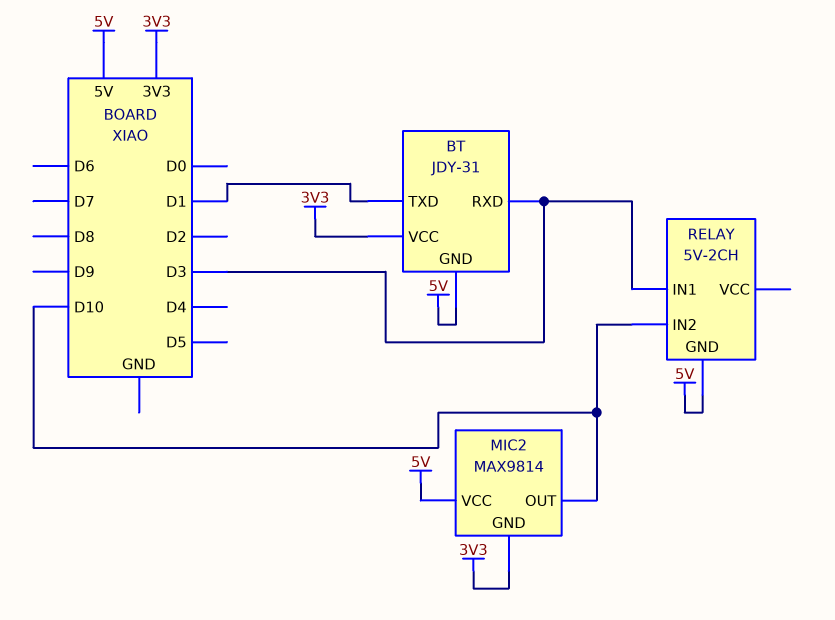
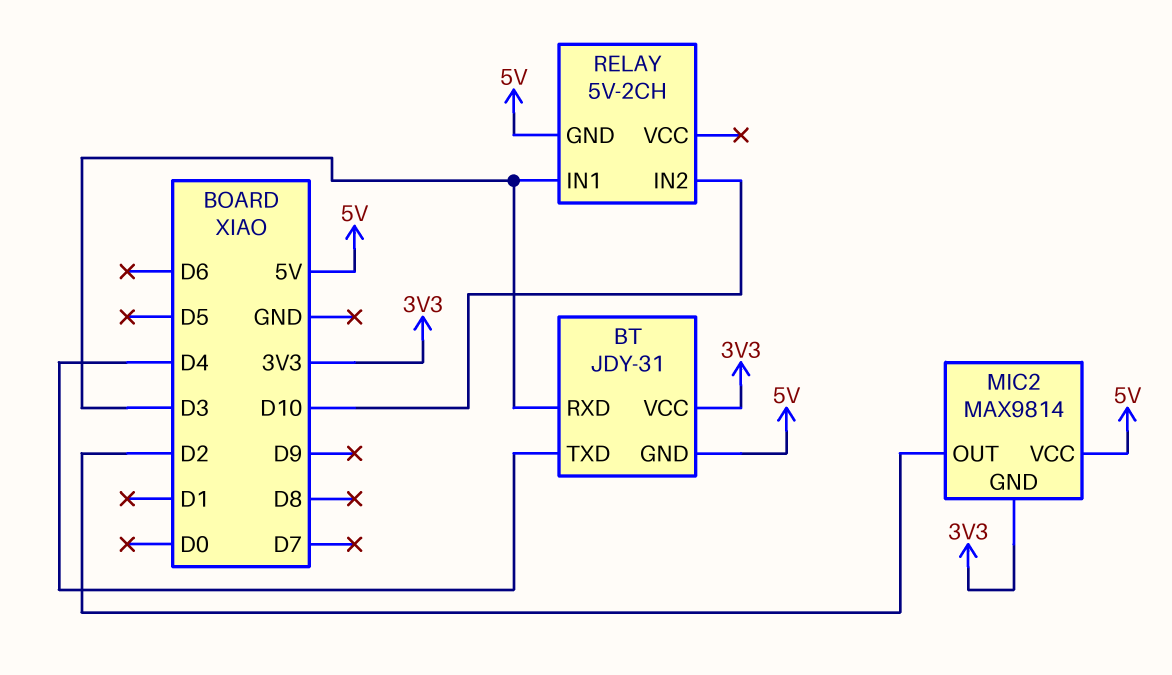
BT pin TXD: D1 -> D4
MIC2 pin OUT: D10 -> D2

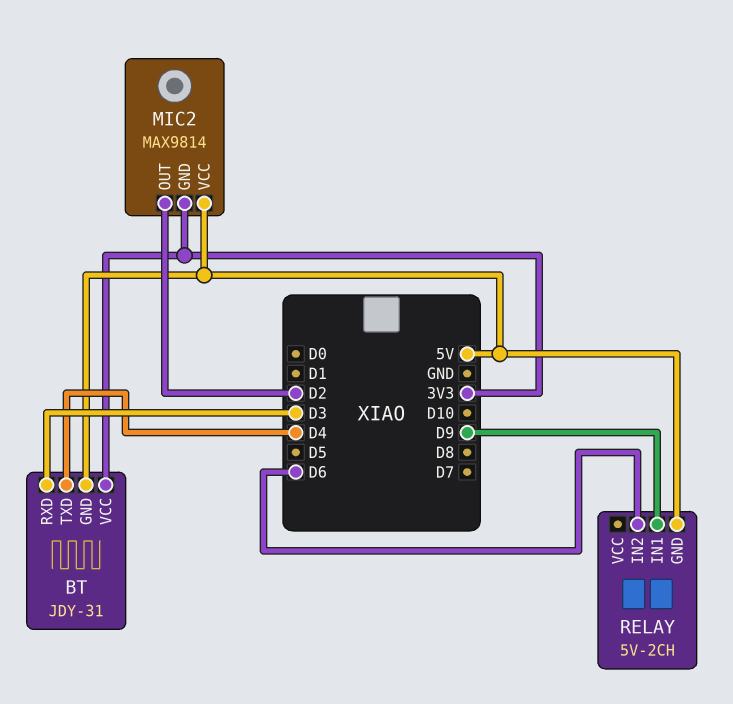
RELAY pin IN1: D3 -> D9
RELAY pin IN2: D10 -> D6

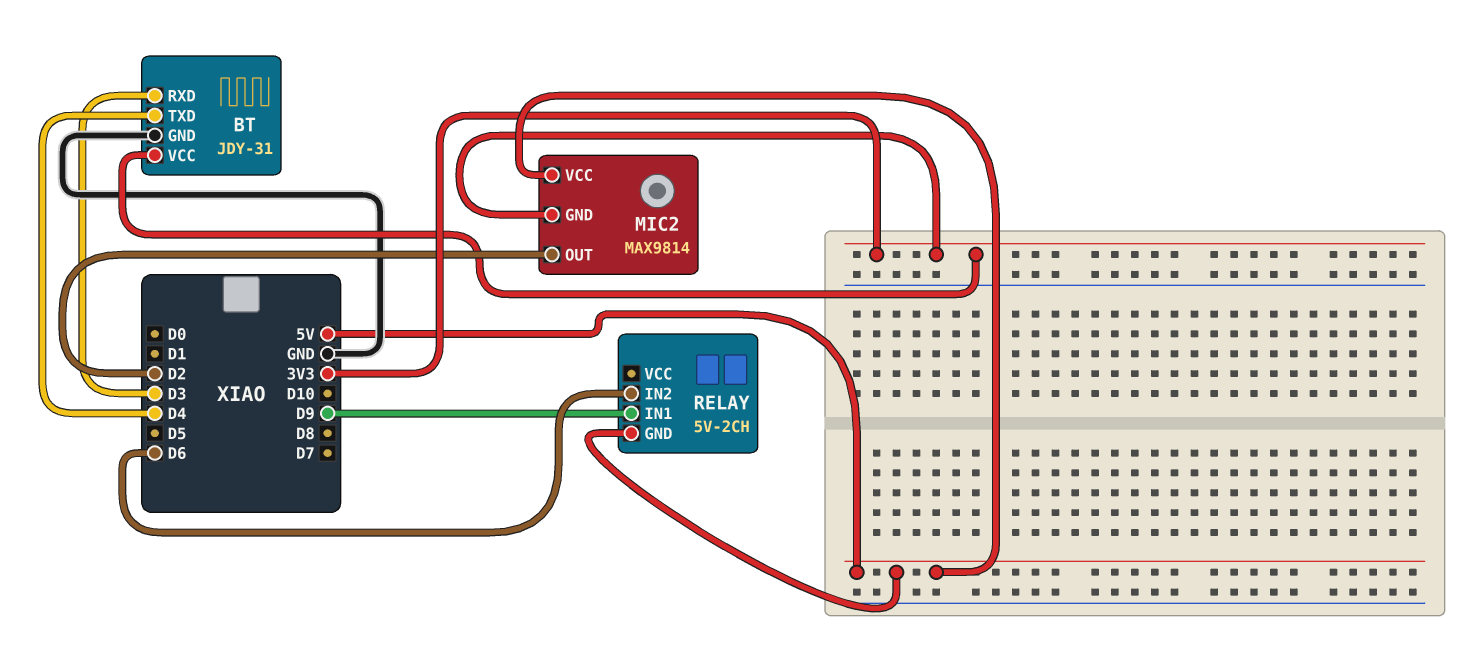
BT pin GND: 5V -> GND

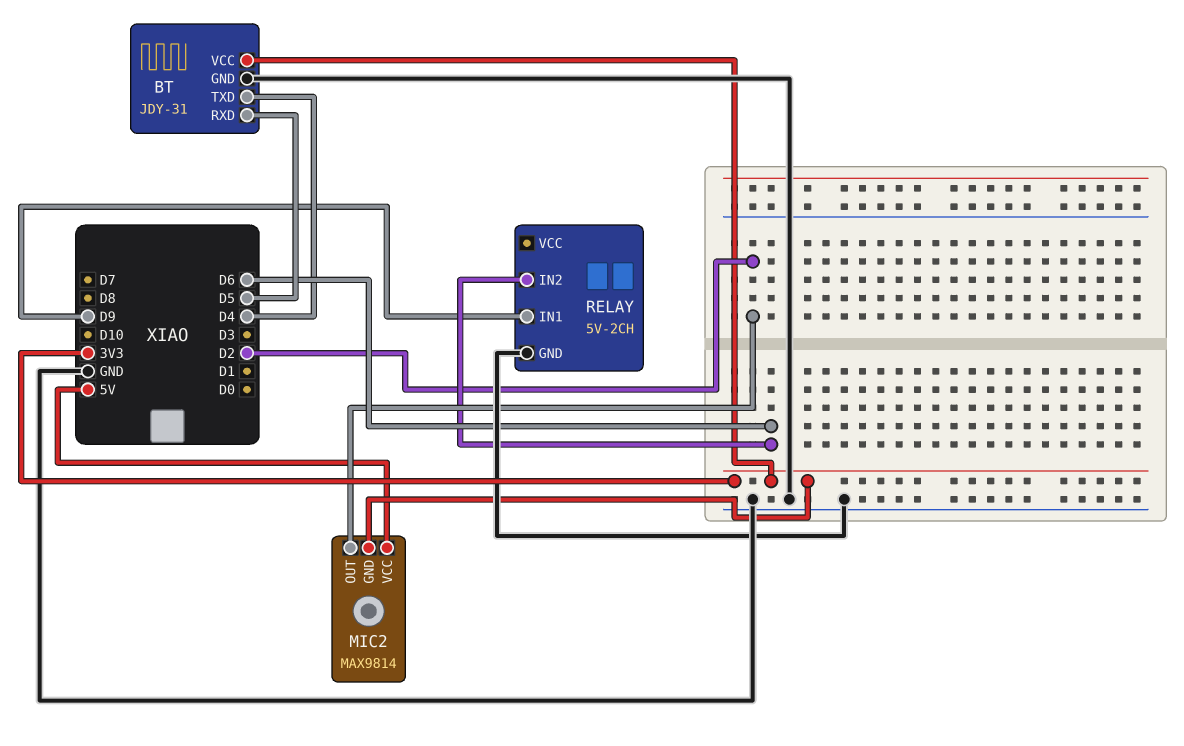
BT pin RXD: D3 -> D5
RELAY pin GND: 5V -> GND

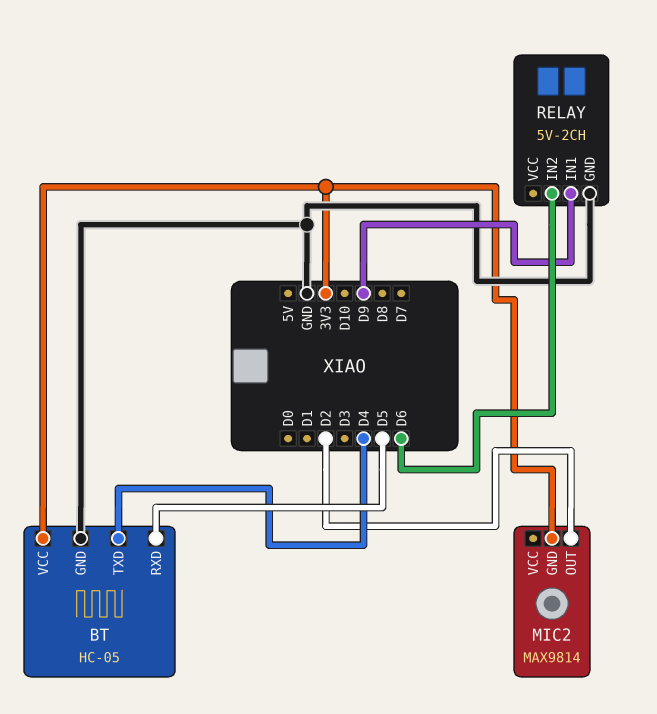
BT: JDY-31 -> HC-05
MIC2 pin VCC: 5V -> none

# # # # # # #

WORK REQUIRED ▸ Please retype all the entries word for word, omitting the pictures.

EXERCISE SOLUTION ▸
BT pin TXD: D1 -> D4
MIC2 pin OUT: D10 -> D2

RELAY pin IN1: D3 -> D9
RELAY pin IN2: D10 -> D6

BT pin GND: 5V -> GND

BT pin RXD: D3 -> D5
RELAY pin GND: 5V -> GND

BT: JDY-31 -> HC-05
MIC2 pin VCC: 5V -> none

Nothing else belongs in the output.